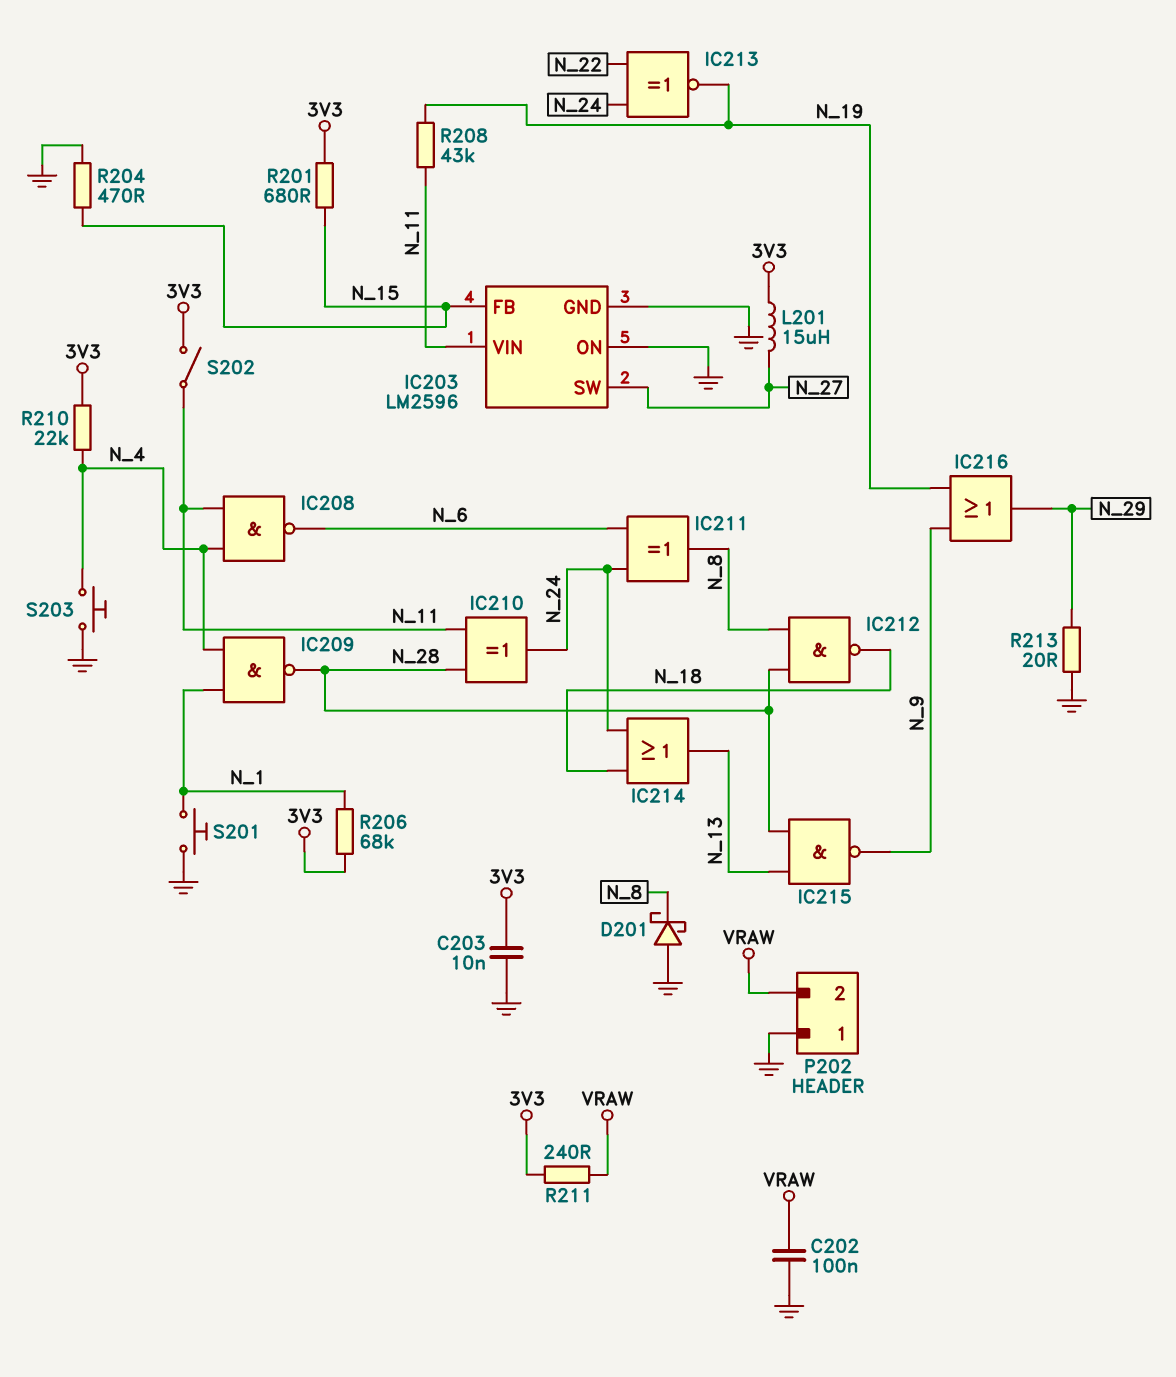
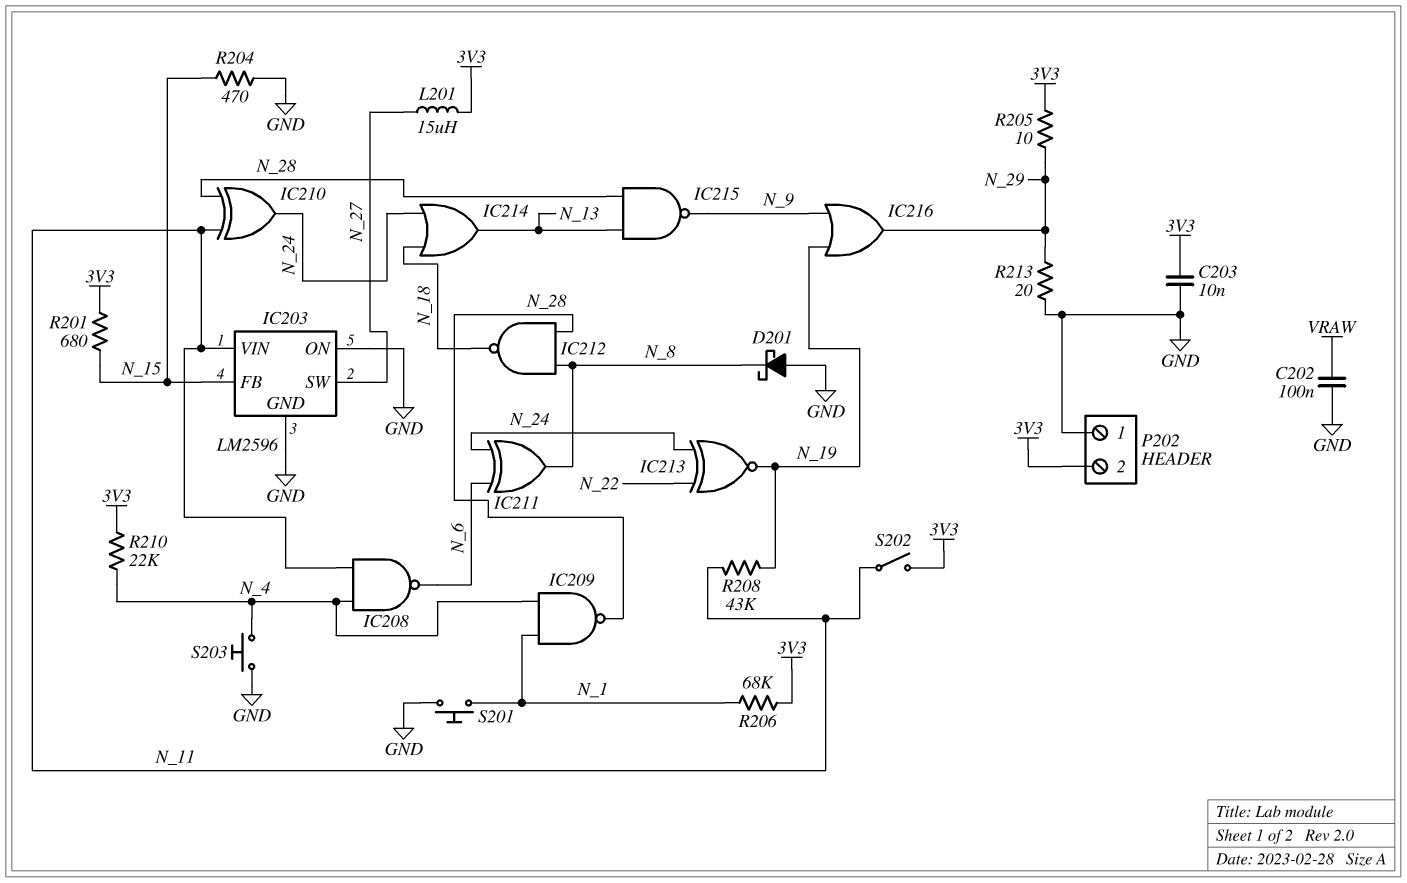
P202 pin 2: VRAW -> 3V3
R205: none -> 10 (3V3, N_29)
R211: 240 (3V3, VRAW) -> none

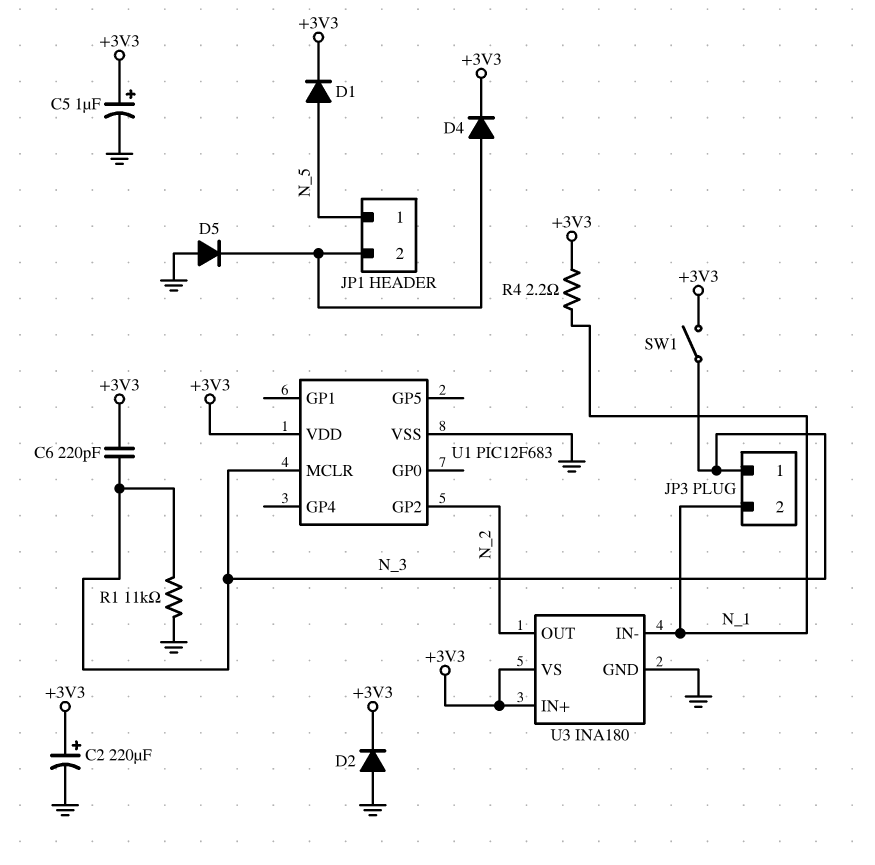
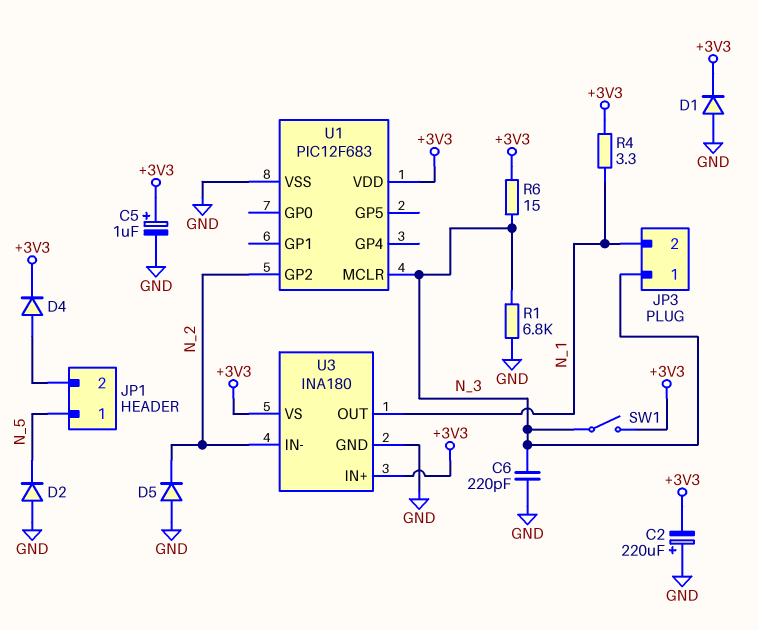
C2: 220uF (plus +3V3, minus GND) -> 220uF (plus GND, minus +3V3)
C6: 220pF (+3V3, N_3) -> 220pF (GND, N_3)
D1: diode (A N_5, K +3V3) -> diode (A GND, K +3V3)
D2: diode (A GND, K +3V3) -> diode (A GND, K N_5)
D5: diode (A GND, K JP1/2) -> diode (A GND, K N_2)
R1: 11k (GND, N_3) -> 6.8k (GND, N_3)
R4: 2.2 (+3V3, N_1) -> 3.3 (+3V3, N_1)
R6: none -> 15 (+3V3, N_3)
U3 pin IN-: N_1 -> N_2
U3 pin OUT: N_2 -> N_1

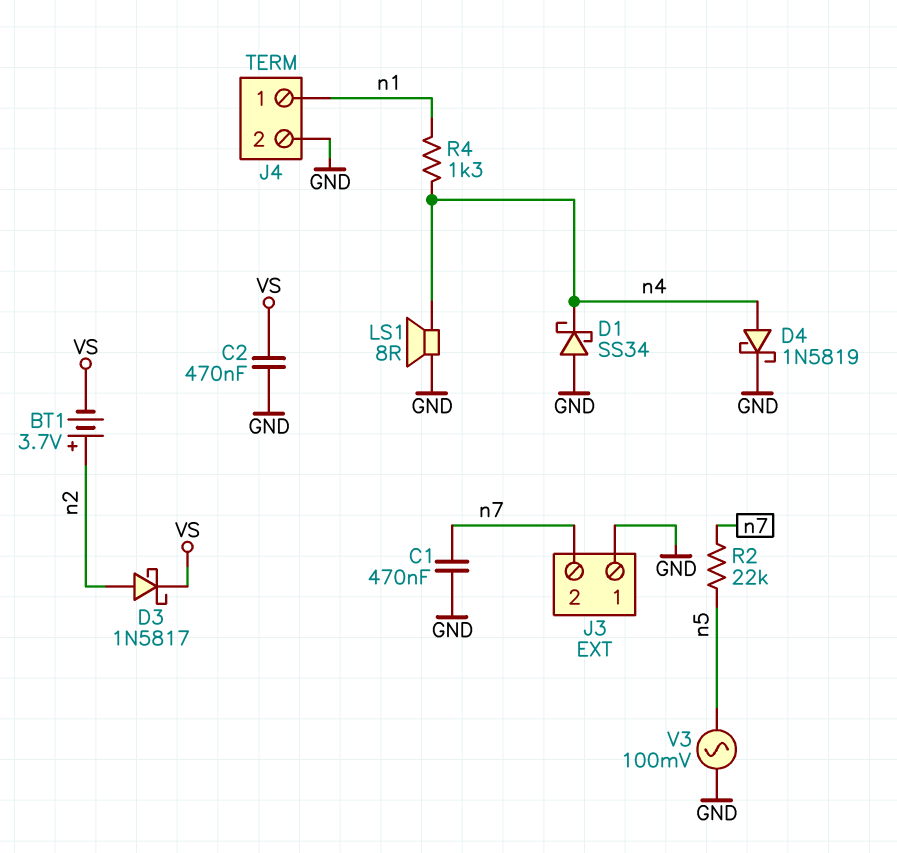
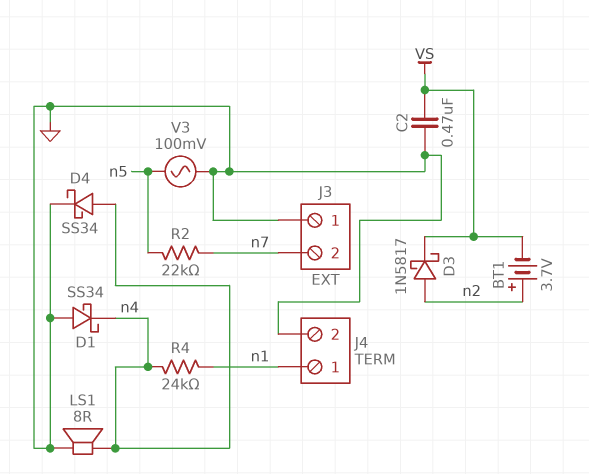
C1: 470nF (GND, n7) -> none
D4: schottky 1N5819 (A n4, K GND) -> schottky SS34 (A n4, K GND)
R4: 1.3k (n1, n4) -> 24k (n1, n4)

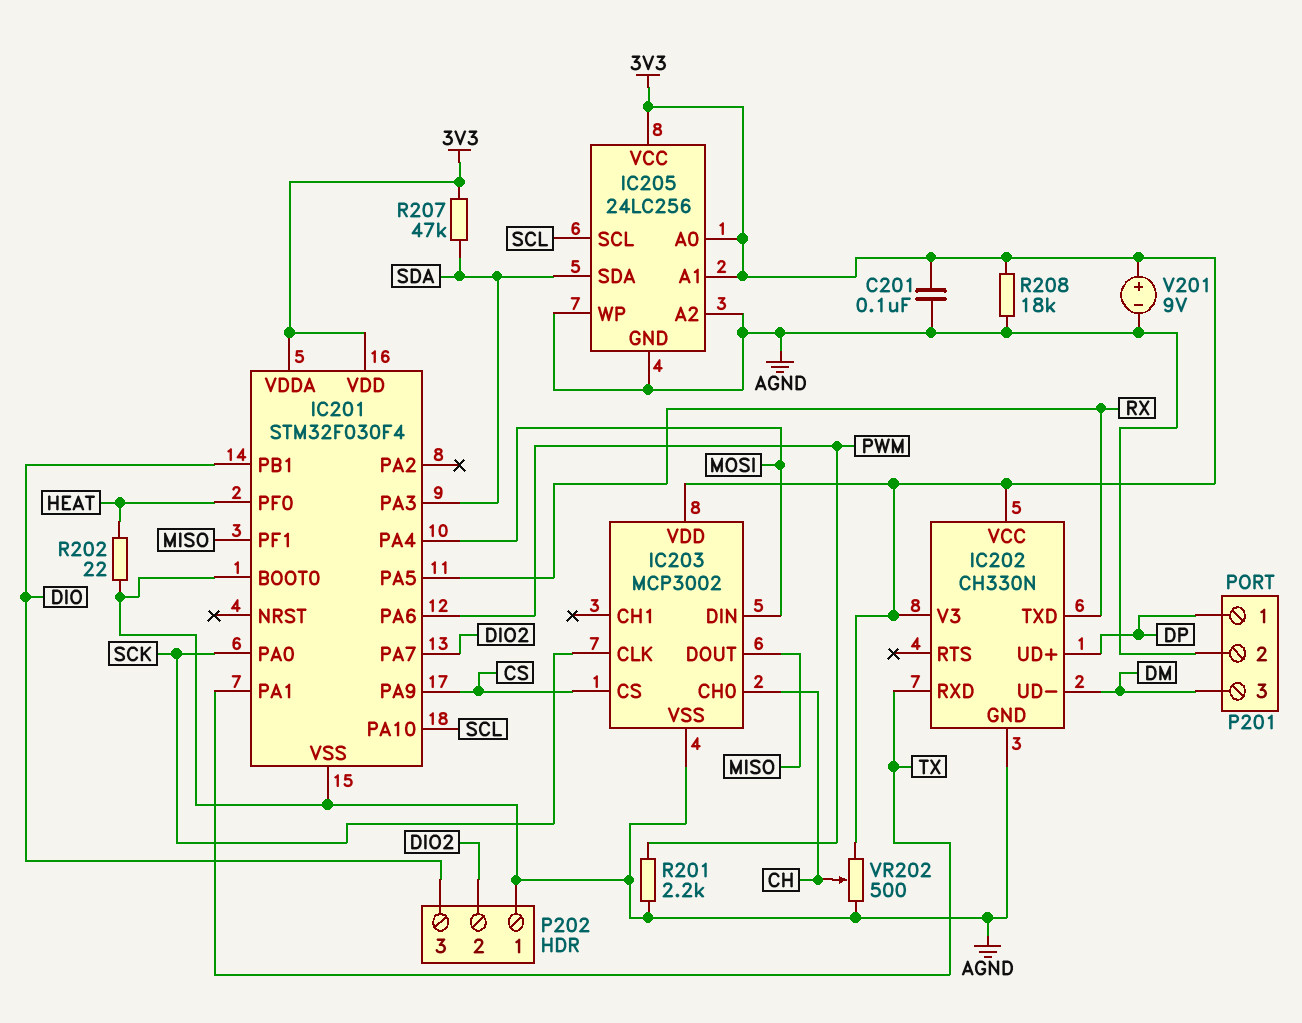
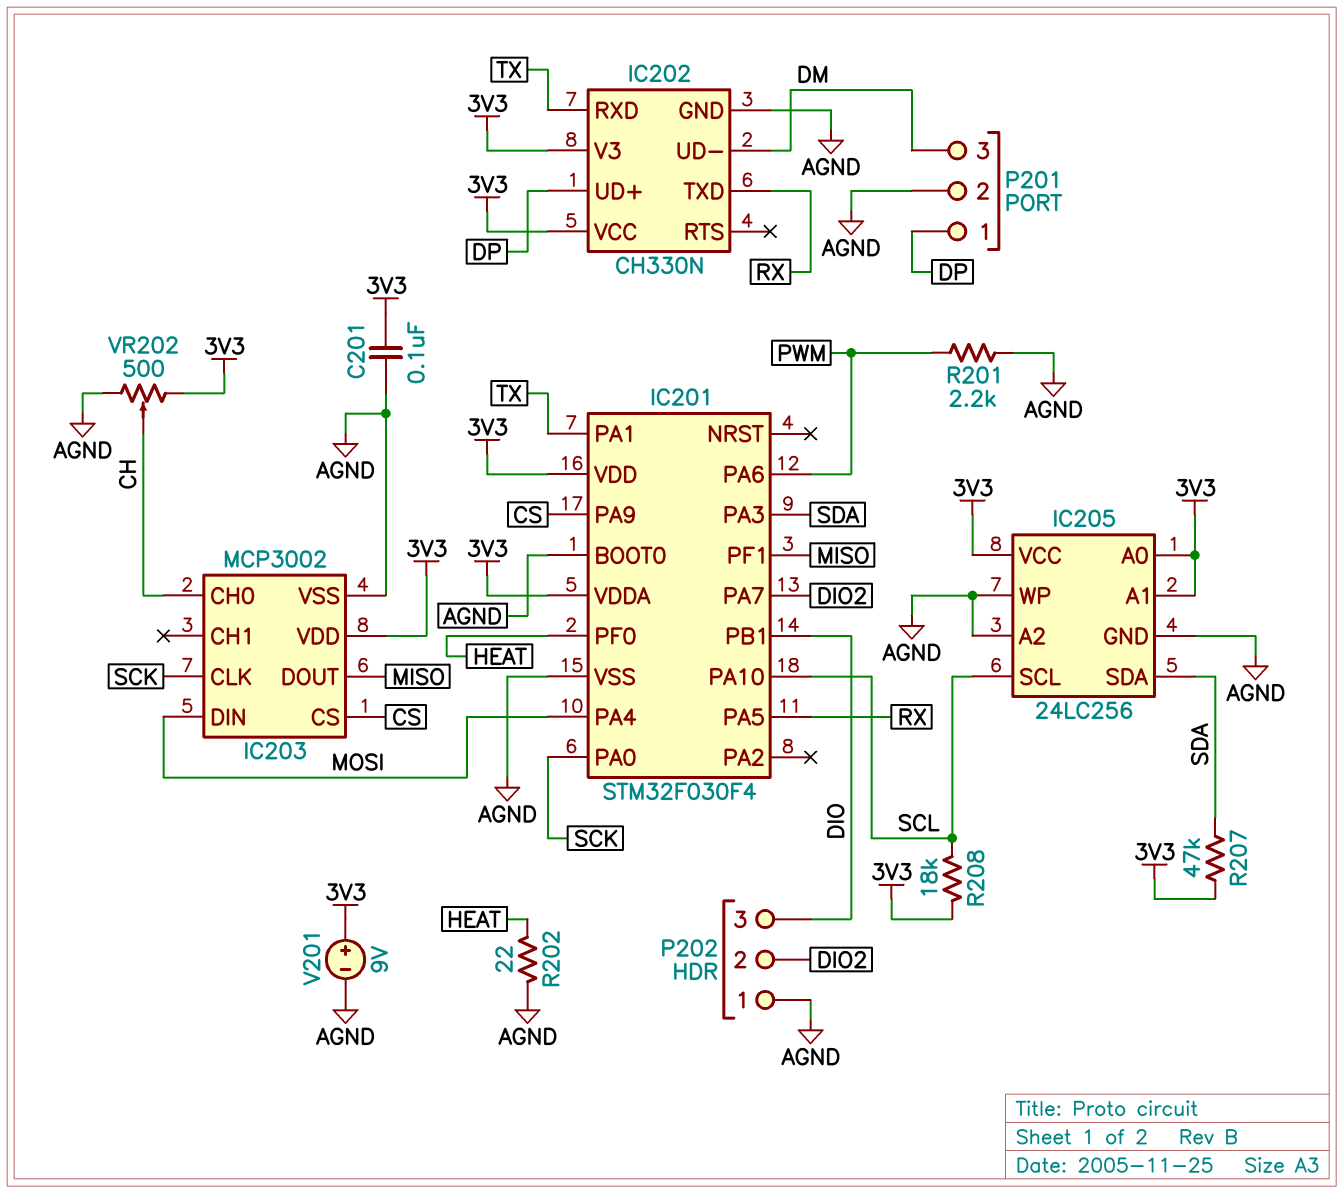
R208: 18k (3V3, AGND) -> 18k (3V3, SCL)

* _YOUR ASSIGNMENT_
Your task is to set down every entry exactly, leaving out any picture it contains.

* _FINAL ANSWER_
P202 pin 2: VRAW -> 3V3
R205: none -> 10 (3V3, N_29)
R211: 240 (3V3, VRAW) -> none

C2: 220uF (plus +3V3, minus GND) -> 220uF (plus GND, minus +3V3)
C6: 220pF (+3V3, N_3) -> 220pF (GND, N_3)
D1: diode (A N_5, K +3V3) -> diode (A GND, K +3V3)
D2: diode (A GND, K +3V3) -> diode (A GND, K N_5)
D5: diode (A GND, K JP1/2) -> diode (A GND, K N_2)
R1: 11k (GND, N_3) -> 6.8k (GND, N_3)
R4: 2.2 (+3V3, N_1) -> 3.3 (+3V3, N_1)
R6: none -> 15 (+3V3, N_3)
U3 pin IN-: N_1 -> N_2
U3 pin OUT: N_2 -> N_1

C1: 470nF (GND, n7) -> none
D4: schottky 1N5819 (A n4, K GND) -> schottky SS34 (A n4, K GND)
R4: 1.3k (n1, n4) -> 24k (n1, n4)

R208: 18k (3V3, AGND) -> 18k (3V3, SCL)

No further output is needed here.